-- Assignment --
Would you go through the records below and copy each line with the string "yellow"?

(Object change listings)
'''

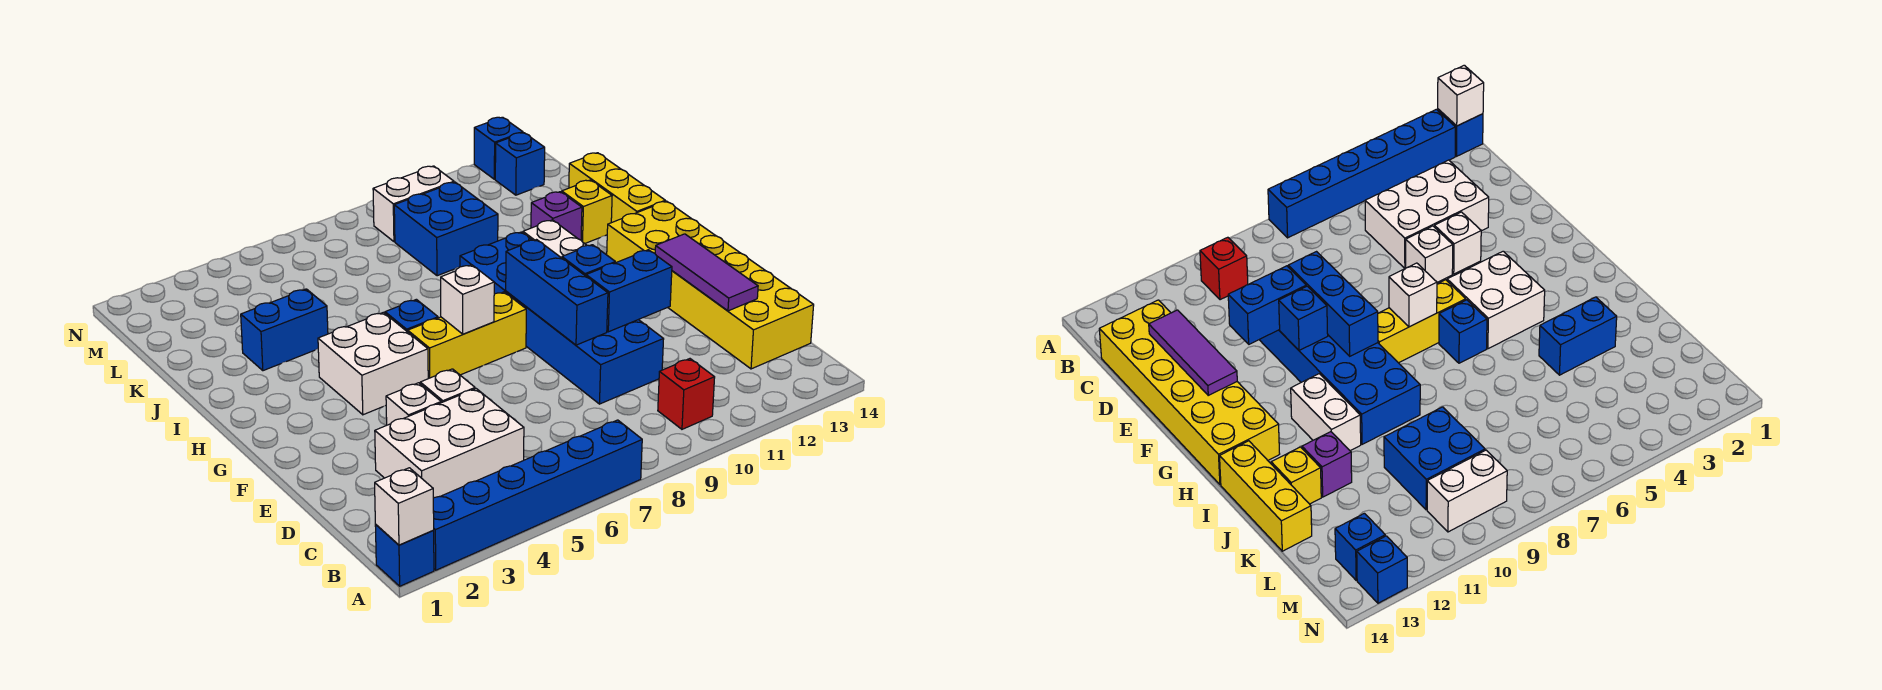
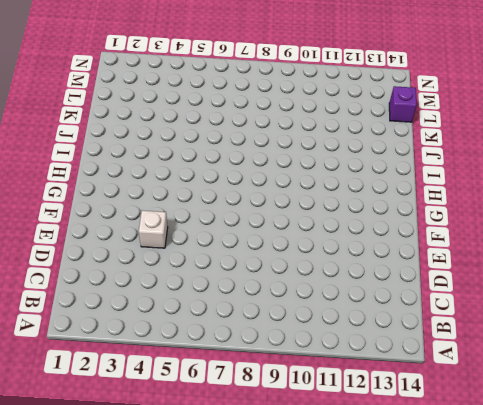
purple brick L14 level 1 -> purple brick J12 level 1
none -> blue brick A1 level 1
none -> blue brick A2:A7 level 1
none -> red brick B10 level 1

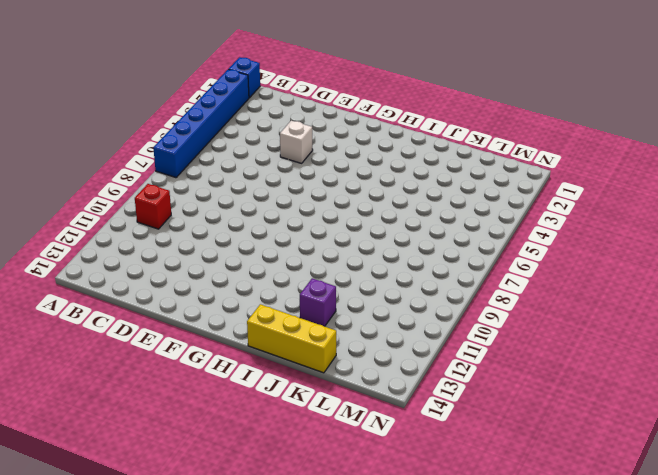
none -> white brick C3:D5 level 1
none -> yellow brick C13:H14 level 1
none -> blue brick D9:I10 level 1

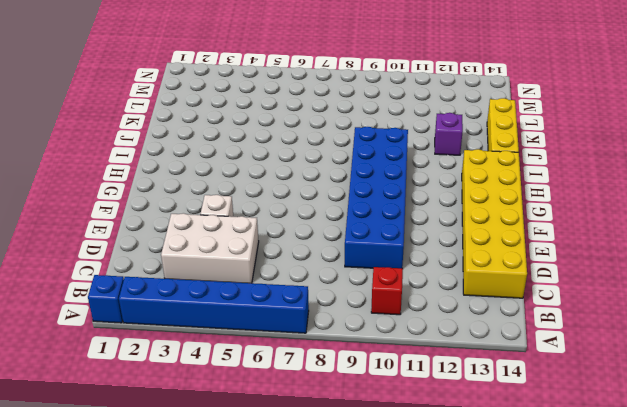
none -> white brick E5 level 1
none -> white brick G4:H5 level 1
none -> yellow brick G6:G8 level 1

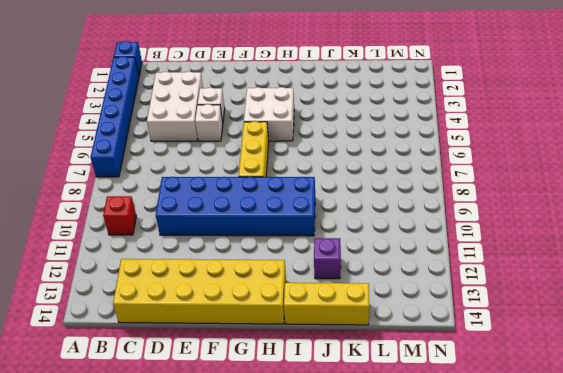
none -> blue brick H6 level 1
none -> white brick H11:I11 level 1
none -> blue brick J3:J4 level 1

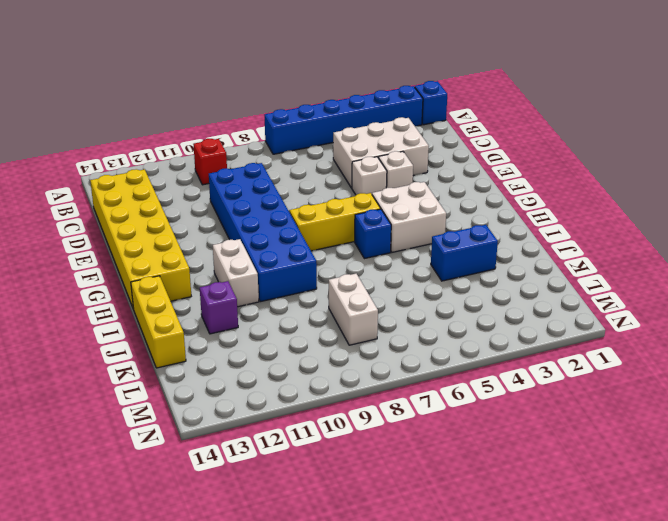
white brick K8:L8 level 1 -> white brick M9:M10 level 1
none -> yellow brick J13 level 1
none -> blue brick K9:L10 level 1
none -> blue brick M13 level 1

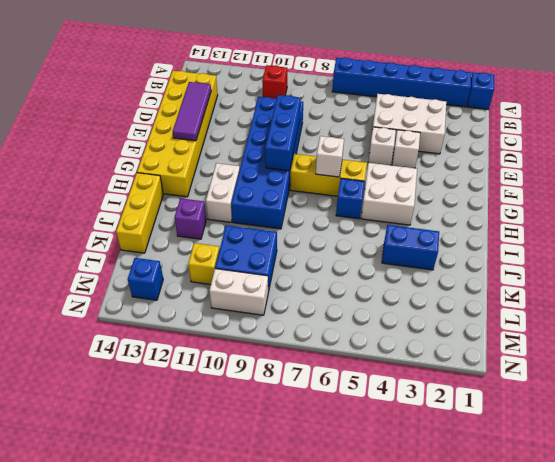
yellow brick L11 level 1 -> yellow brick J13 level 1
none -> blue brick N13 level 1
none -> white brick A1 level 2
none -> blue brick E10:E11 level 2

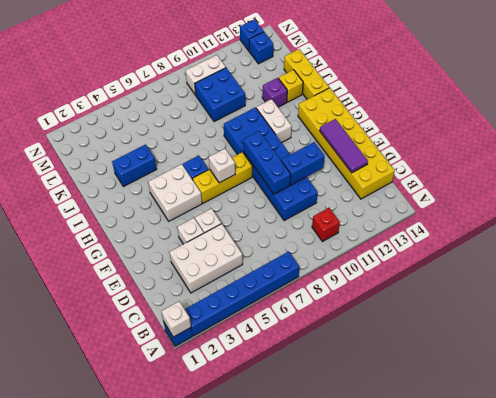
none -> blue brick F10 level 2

'''
'''

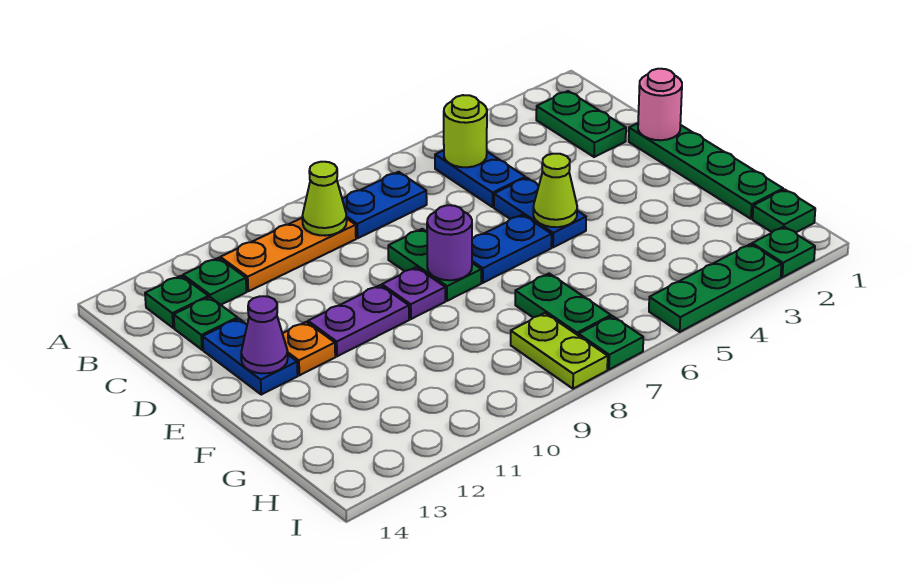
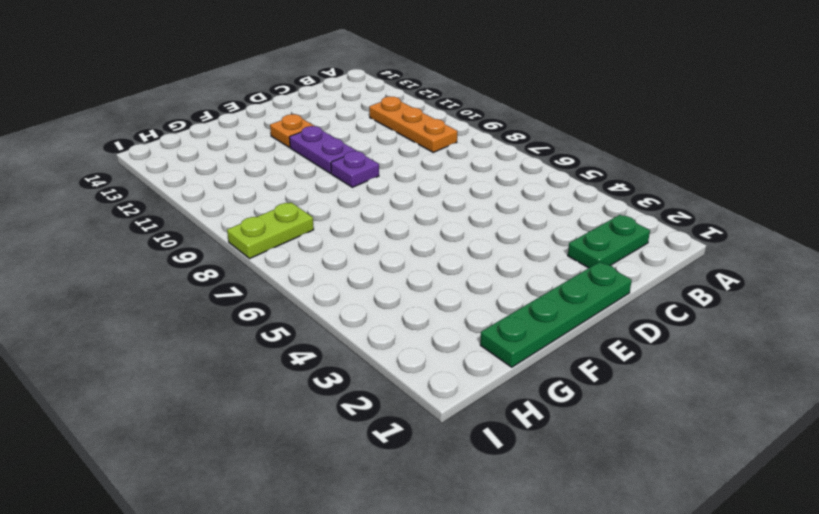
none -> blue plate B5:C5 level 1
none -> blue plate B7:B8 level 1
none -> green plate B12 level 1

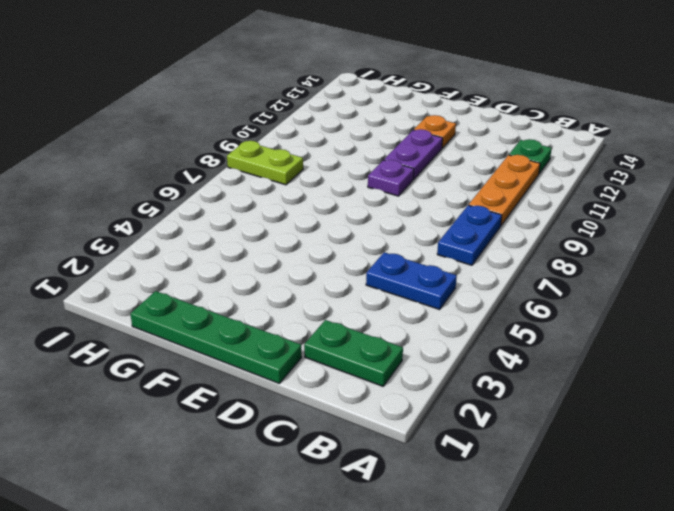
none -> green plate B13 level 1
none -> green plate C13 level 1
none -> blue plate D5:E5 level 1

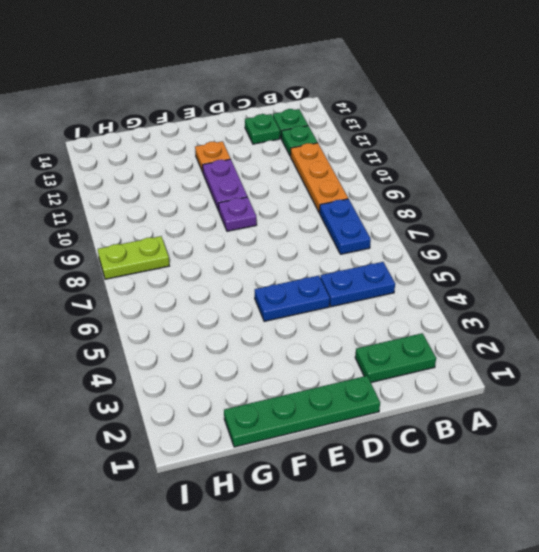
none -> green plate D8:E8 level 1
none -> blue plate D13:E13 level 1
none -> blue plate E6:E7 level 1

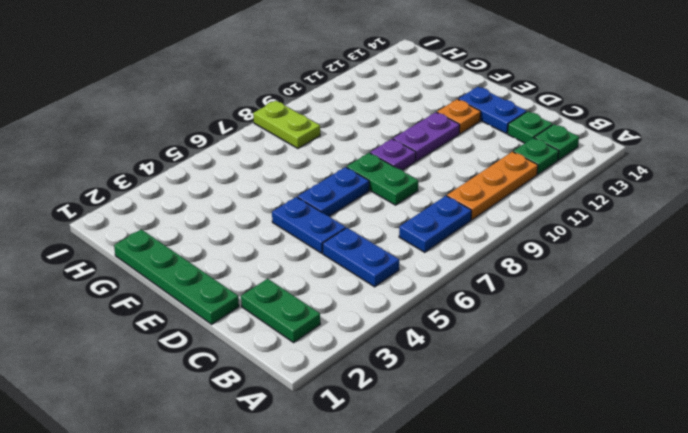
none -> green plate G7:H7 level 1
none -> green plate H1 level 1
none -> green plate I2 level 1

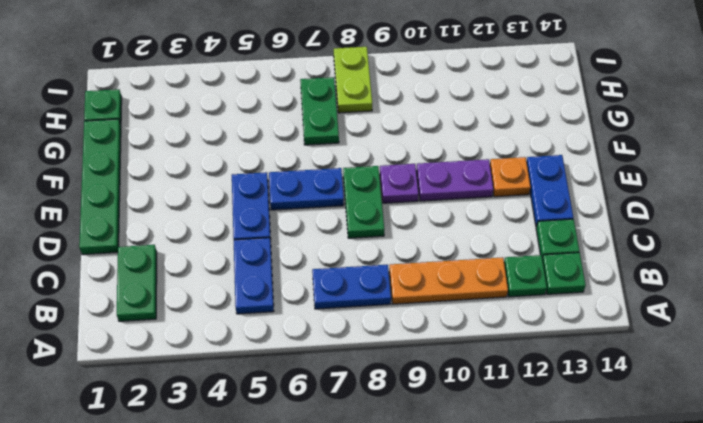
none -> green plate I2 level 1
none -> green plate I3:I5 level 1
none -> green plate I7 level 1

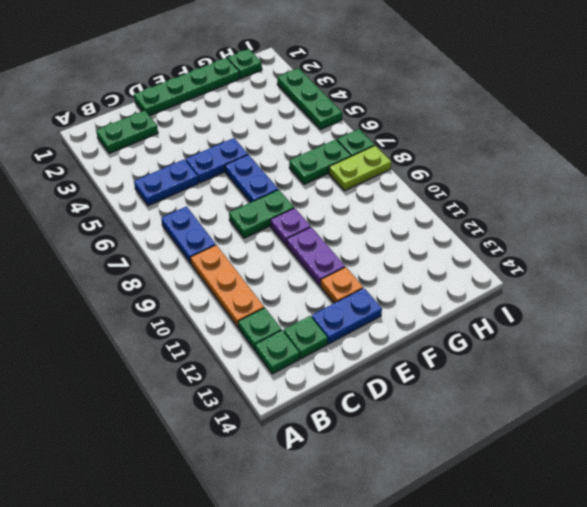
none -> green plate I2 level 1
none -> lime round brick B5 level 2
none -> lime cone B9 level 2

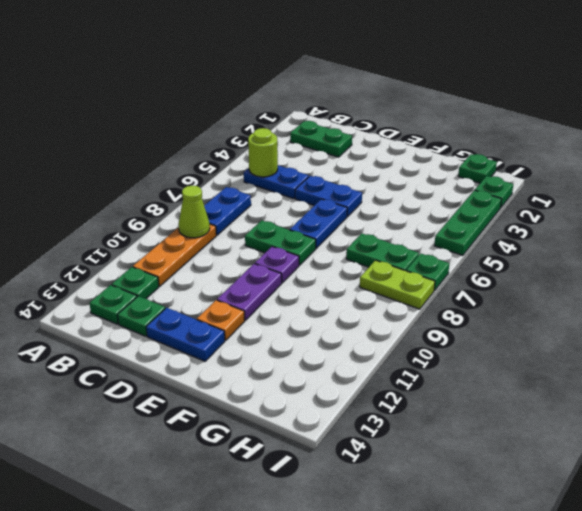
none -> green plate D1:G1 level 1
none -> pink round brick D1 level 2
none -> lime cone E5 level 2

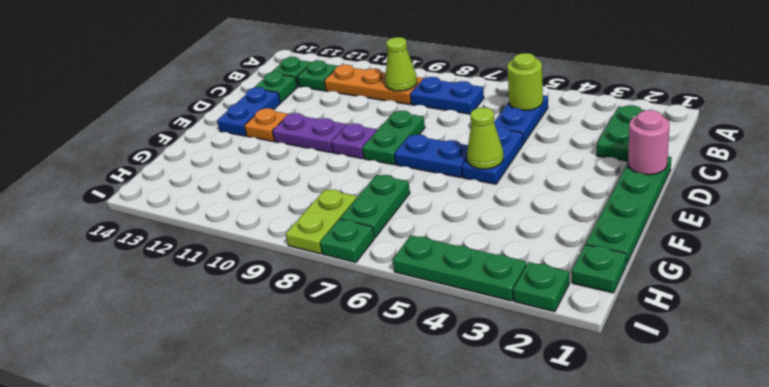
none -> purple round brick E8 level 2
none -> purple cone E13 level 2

'''

-- Output for this exercise --
none -> yellow brick C13:H14 level 1
none -> yellow brick G6:G8 level 1
none -> yellow brick J13 level 1
yellow brick L11 level 1 -> yellow brick J13 level 1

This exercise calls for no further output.